- **GOAL OF THE EXERCISE**
Filter the lines below and copy each one containing the string "tuplet", with case counting.

————

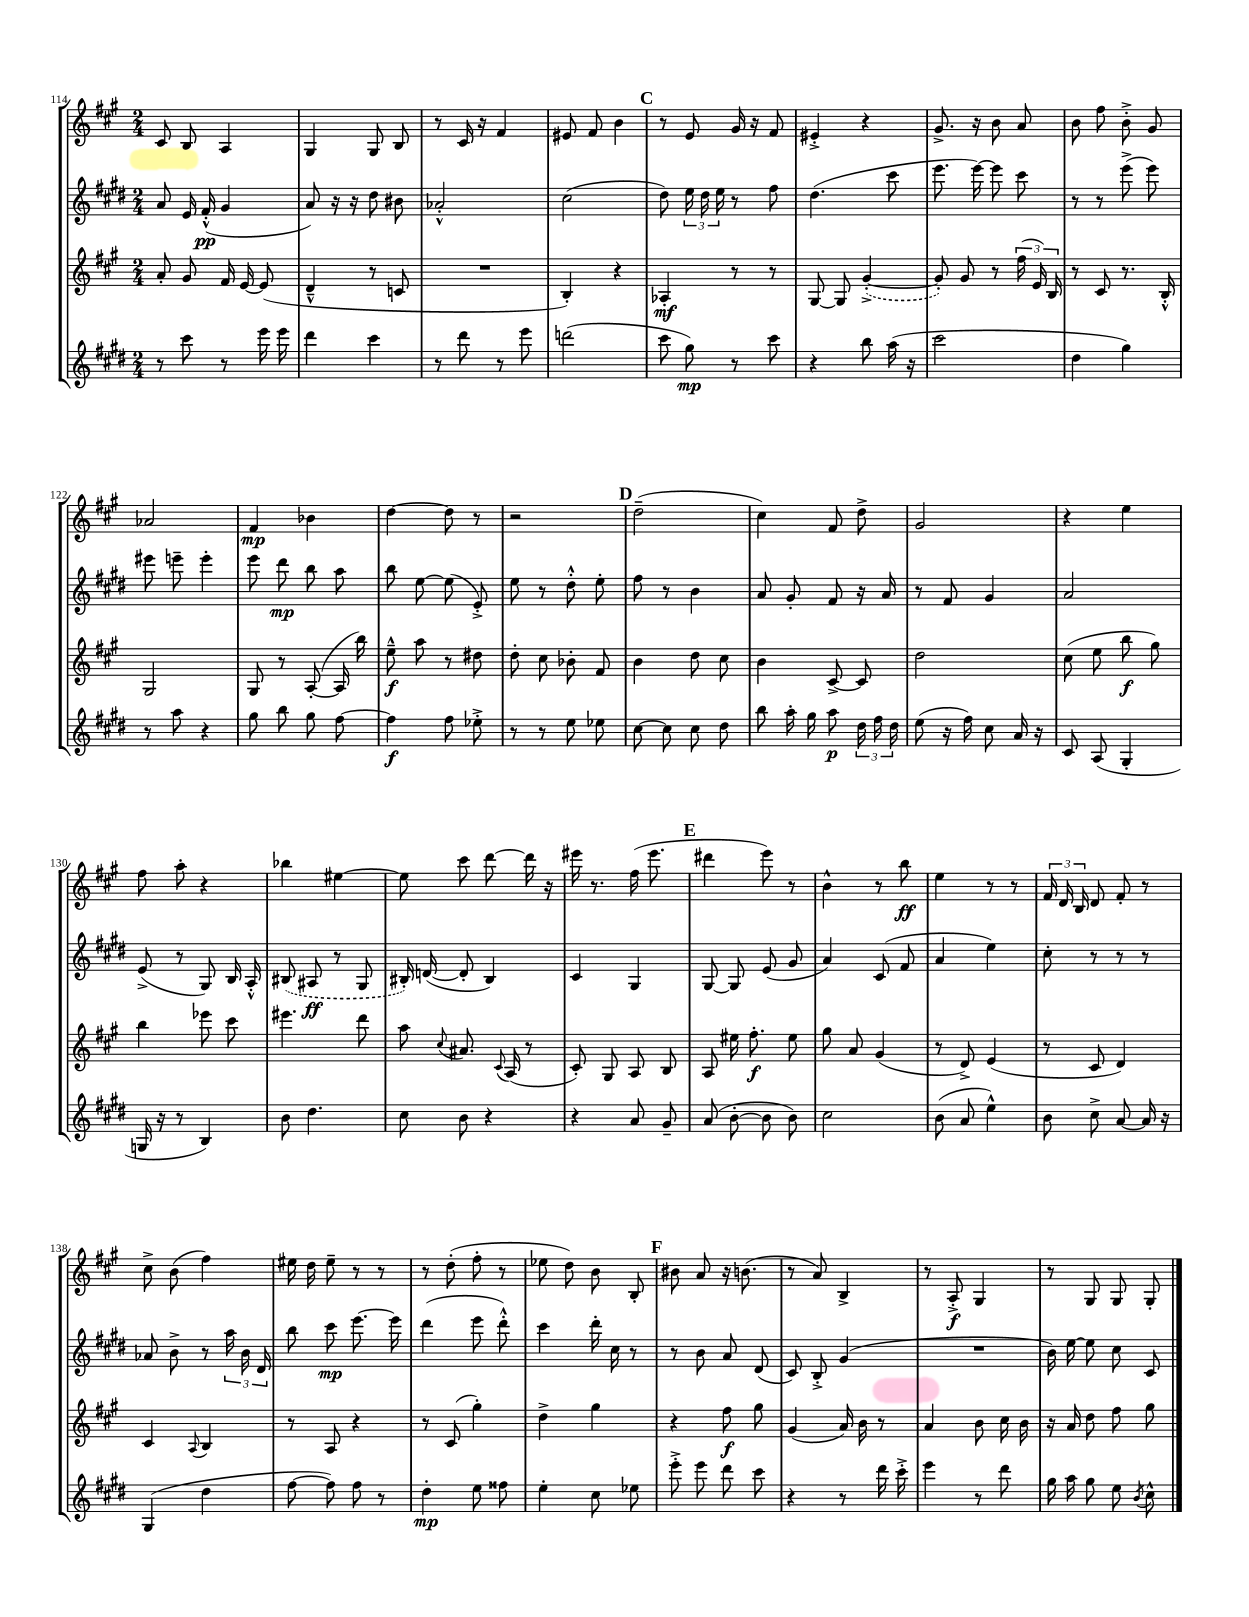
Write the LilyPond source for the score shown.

<<
\new StaffGroup <<
\new Staff = "s0" {
    \clef treble \key a \major \numericTimeSignature \time 2/4
    \autoBeamOff cis'8 b8 a4 |
    gis4 gis8 b8 |
    r8 cis'16 r16 fis'4 |
    eis'8 fis'8 b'4 |
    \mark \markup { \bold "C" } r8 e'8 gis'16 r16 fis'8 |
    eis'4-.-> r4 |
    gis'8.-> r16 b'8 a'8 |
    b'8 fis''8 b'8-.-> gis'8 |
    aes'2 |
    fis'4\mp bes'4 |
    d''4~ d''8 r8 |
    r2 |
    \mark \markup { \bold "D" } d''2--( |
    cis''4) fis'8 d''8-> |
    gis'2 |
    r4 e''4 |
    fis''8 a''8-. r4 |
    bes''4 eis''4~ |
    eis''8 cis'''8 d'''8~ d'''16 r16 |
    eis'''16 r8. fis''16( eis'''8. |
    \mark \markup { \bold "E" } dis'''4 e'''8) r8 |
    b'4-^ r8 b''8\ff |
    e''4 r8 r8 |
    \tuplet 3/2 { fis'16 d'16 b16 } d'8 fis'8-. r8 |
    cis''8-> b'8( fis''4) |
    eis''16 d''16 eis''8-- r8 r8 |
    r8 d''8-.( fis''8-. r8 |
    ees''8 d''8) b'8 b8-. |
    \mark \markup { \bold "F" } bis'8 a'8 r16 b'8.( |
    r8 a'8) b4-> |
    r8 a8-.->\f gis4 |
    r8 gis8 gis8 gis8-. \bar "|." |
}
\new Staff = "s1" {
    \clef treble \key e \major \numericTimeSignature \time 2/4
    \autoBeamOff a'8 e'16 fis'16-.-^\pp( gis'4 |
    a'8) r16 r16 dis''8 bis'8 |
    aes'2-.-^ |
    cis''2( |
    \mark \markup { \bold "C" } dis''8) \tuplet 3/2 { e''16 dis''16 e''16 } r8 fis''8 |
    dis''4.( cis'''8 |
    e'''8. e'''16~) e'''8 cis'''8 |
    r8 r8 e'''8->( e'''8) |
    eis'''8 e'''8-- e'''4-. |
    e'''8 dis'''8\mp b''8 a''8 |
    b''8 e''8~ e''8( e'8-.->) |
    e''8 r8 dis''8-.-^ e''8-. |
    \mark \markup { \bold "D" } fis''8 r8 b'4 |
    a'8 gis'8-. fis'8 r16 a'16 |
    r8 fis'8 gis'4 |
    a'2 |
    e'8->( r8 gis8) b16 a16-.-^ |
    \once \slurDashed bis8( ais8\ff r8 gis8 |
    bis16-.) d'16~( d'8-. bis4) |
    cis'4 gis4 |
    \mark \markup { \bold "E" } gis8~ gis8 e'8( gis'8 |
    a'4) cis'8( fis'8 |
    a'4 e''4) |
    cis''8-. r8 r8 r8 |
    aes'8 b'8-> r8 \tuplet 3/2 { a''16 b'16 dis'16 } |
    b''8 cis'''8\mp e'''8.~ e'''16 |
    dis'''4( e'''8 dis'''8-.-^) |
    cis'''4 dis'''16-. cis''16 r8 |
    \mark \markup { \bold "F" } r8 b'8 a'8 dis'8( |
    cis'8) b8-.-> gis'4( |
    R2 |
    b'16) e''16~ e''8 cis''8 cis'8 \bar "|." |
}
\new Staff = "s2" {
    \clef treble \key a \major \numericTimeSignature \time 2/4
    \autoBeamOff a'8-. gis'8 fis'16 e'16~ e'8( |
    d'4---^ r8 c'8 |
    R2 |
    b4-.) r4 |
    \mark \markup { \bold "C" } aes4-.\mf r8 r8 |
    gis8~ gis8 \once \slurDashed gis'4~-.->( |
    gis'8-.) gis'8 r8 \tuplet 3/2 { fis''16( e'16) b16 } |
    r8 cis'8 r8. b16-.-^ |
    gis2 |
    gis8 r8 a8~-.( a16 b''16) |
    e''8---^\f a''8 r8 dis''8 |
    d''8-. cis''8 bes'8-. fis'8 |
    \mark \markup { \bold "D" } b'4 d''8 cis''8 |
    b'4 cis'8~-> cis'8 |
    d''2 |
    cis''8( e''8 b''8\f gis''8) |
    b''4 ees'''8 cis'''8 |
    eis'''4. d'''8 |
    a''8 \appoggiatura { cis''8 } ais'8. \appoggiatura { cis'8 } a16( r8 |
    cis'8-.) gis8 a8 b8 |
    \mark \markup { \bold "E" } a8 eis''16 fis''8.-.\f eis''8 |
    gis''8 a'8 gis'4( |
    r8 d'8->) e'4( |
    r8 cis'8 d'4) |
    cis'4 \appoggiatura { a8 } b4 |
    r8 a8 r4 |
    r8 cis'8( gis''4-.) |
    d''4-> gis''4 |
    \mark \markup { \bold "F" } r4 fis''8\f gis''8 |
    gis'4( a'16) b'16 r8 |
    a'4 b'8 cis''16 b'16 |
    r16 a'16 d''8 fis''8 gis''8 \bar "|." |
}
\new Staff = "s3" {
    \clef treble \key e \major \numericTimeSignature \time 2/4
    \autoBeamOff r8 cis'''8 r8 e'''16 e'''16 |
    dis'''4 cis'''4 |
    r8 dis'''8 r8 e'''8 |
    d'''2( |
    \mark \markup { \bold "C" } cis'''8 gis''8\mp) r8 cis'''8 |
    r4 b''8 a''16( r16 |
    cis'''2 |
    dis''4 gis''4) |
    r8 a''8 r4 |
    gis''8 b''8 gis''8 fis''8~ |
    fis''4\f fis''8 ees''8-.-> |
    r8 r8 e''8 ees''8 |
    \mark \markup { \bold "D" } cis''8~ cis''8 cis''8 dis''8 |
    b''8 a''16-. gis''16 a''8\p \tuplet 3/2 { dis''16 fis''16 dis''16 } |
    e''8( r16 fis''16) cis''8 a'16 r16 |
    cis'8 a8( gis4-. |
    g16 r16 r8 b4) |
    b'8 dis''4. |
    cis''8 b'8 r4 |
    r4 a'8 gis'8-- |
    \mark \markup { \bold "E" } a'8( b'8~-. b'8 b'8) |
    cis''2 |
    b'8( a'8 e''4-^) |
    b'8 cis''8-> a'8~ a'16 r16 |
    gis4( dis''4 |
    fis''8~ fis''8) fis''8 r8 |
    dis''4-.\mp e''8 fisis''8 |
    e''4-. cis''8 ees''8 |
    \mark \markup { \bold "F" } e'''8-.-> e'''8 dis'''8 cis'''8 |
    r4 r8 dis'''16 cis'''16-.-> |
    e'''4 r8 dis'''8 |
    gis''16 a''16 gis''8 e''8 \acciaccatura { b'8 } cis''8-^ \bar "|." |
}
>>
>>
\layout { \context { \Score currentBarNumber = #114 } }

————

- **ANSWER TO THIS PROBLEM**
    \tuplet 3/2 { fis'16 d'16 b16 } d'8 fis'8-. r8 |
    \mark \markup { \bold "C" } dis''8) \tuplet 3/2 { e''16 dis''16 e''16 } r8 fis''8 |
    aes'8 b'8-> r8 \tuplet 3/2 { a''16 b'16 dis'16 } |
    gis'8-.) gis'8 r8 \tuplet 3/2 { fis''16( e'16) b16 } |
    b''8 a''16-. gis''16 a''8\p \tuplet 3/2 { dis''16 fis''16 dis''16 } |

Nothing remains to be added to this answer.